Task brief:
Search the entries below for the string "degrees" and copy the lines that hold it.
+===+
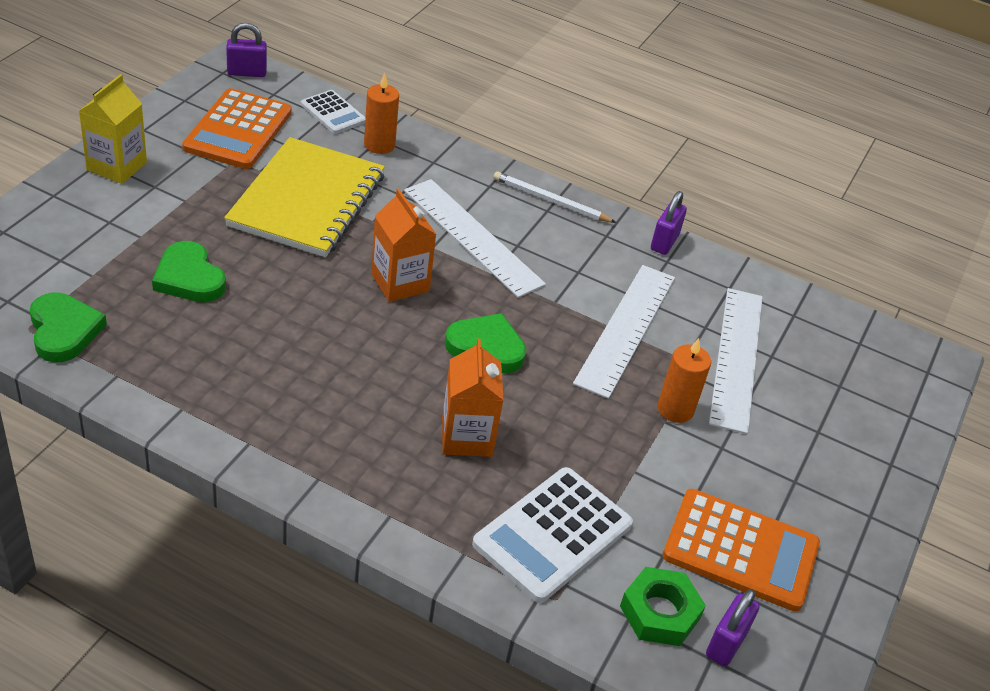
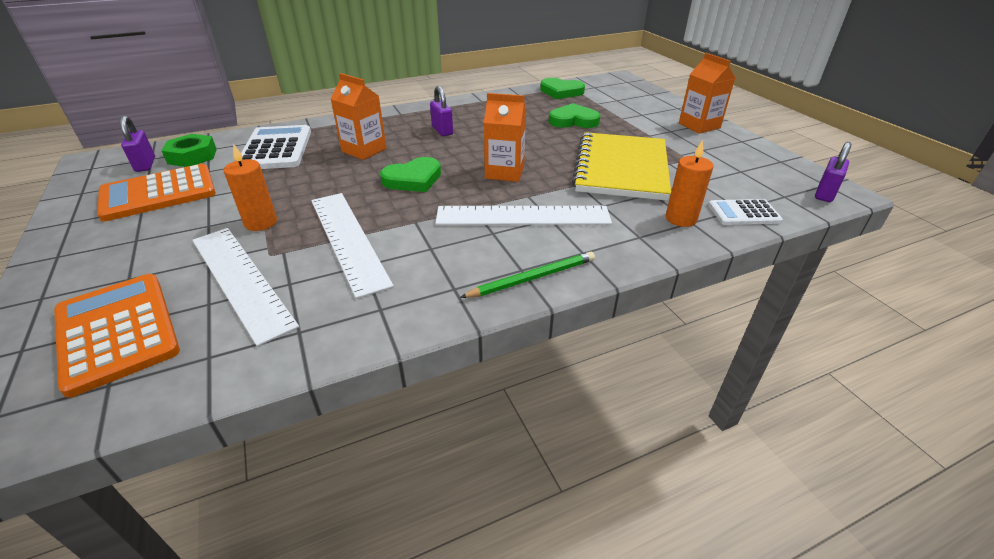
camera: 135 degrees right, 5 degrees down
(117, 166) = (699, 126): yellow carton -> orange carton
(238, 130) = (729, 169): orange calculator -> orange calculator (117, 331)
(307, 200) = (621, 168): yellow notebook -> yellow notebook turned 45 degrees clockwise
(550, 201) = (532, 278): white pencil -> green pencil
(664, 242) = (403, 323): purple padlock -> purple padlock (442, 131)

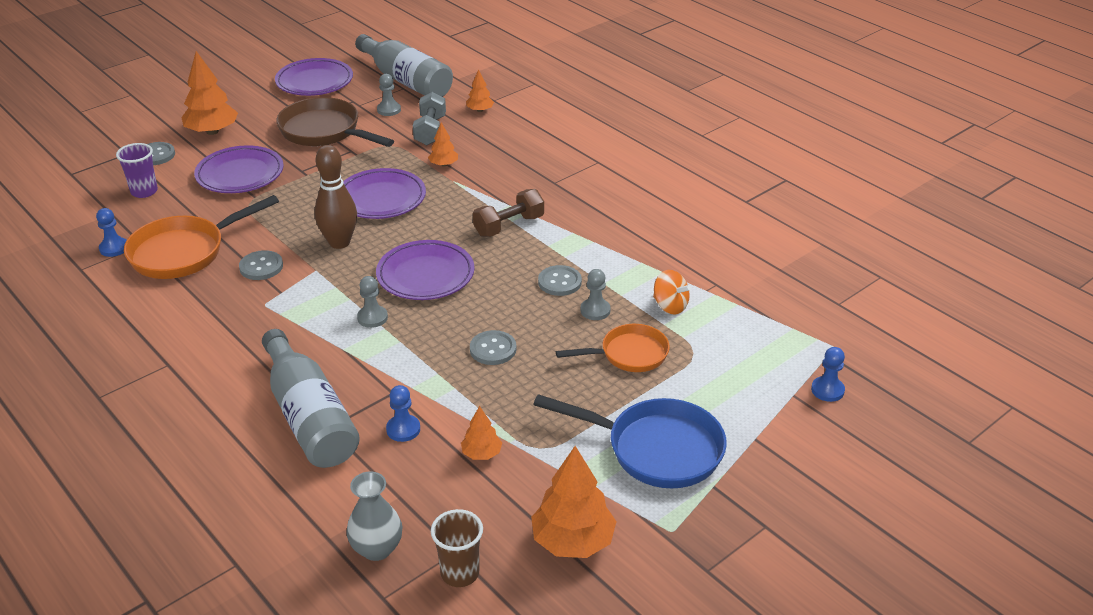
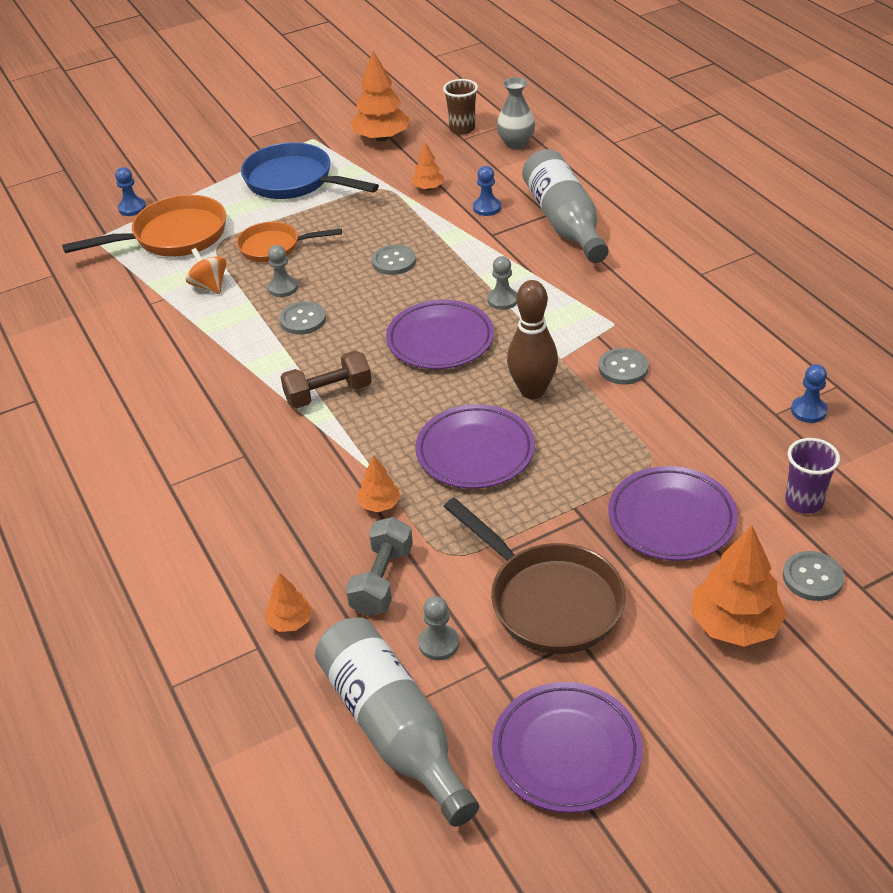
camera: 165 degrees left, 5 degrees up
(184, 252) = (718, 396): orange pan -> orange pan (173, 236)

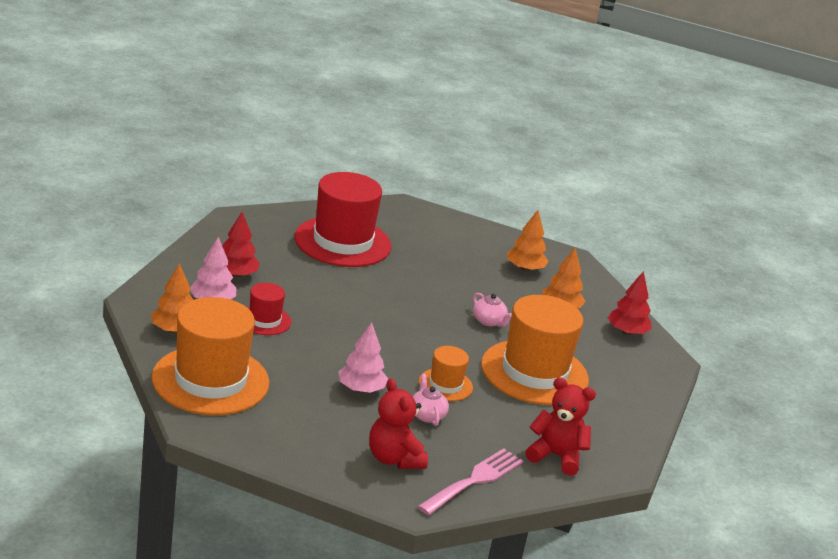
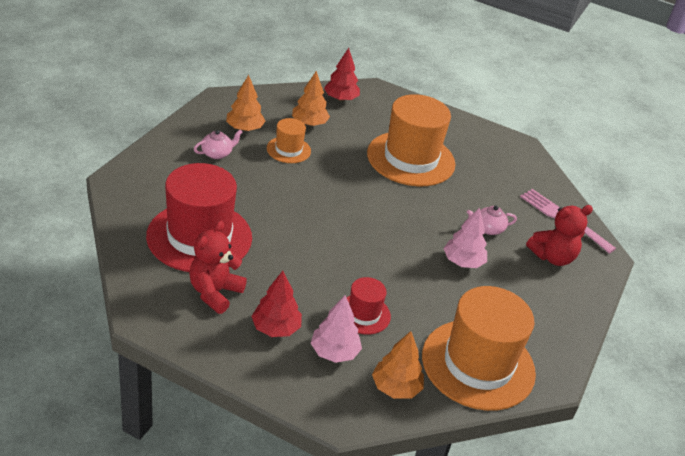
camera: 85 degrees left, 10 degrees up
(445, 385) = (442, 210): orange hat -> orange hat (288, 150)
(489, 321) = (338, 167): pink teapot -> pink teapot (217, 153)
(556, 456) = (518, 172): red teddy bear -> red teddy bear (215, 293)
+===+
Response area:
camera: 135 degrees right, 5 degrees down
(307, 200) = (621, 168): yellow notebook -> yellow notebook turned 45 degrees clockwise
camera: 165 degrees left, 5 degrees up
camera: 85 degrees left, 10 degrees up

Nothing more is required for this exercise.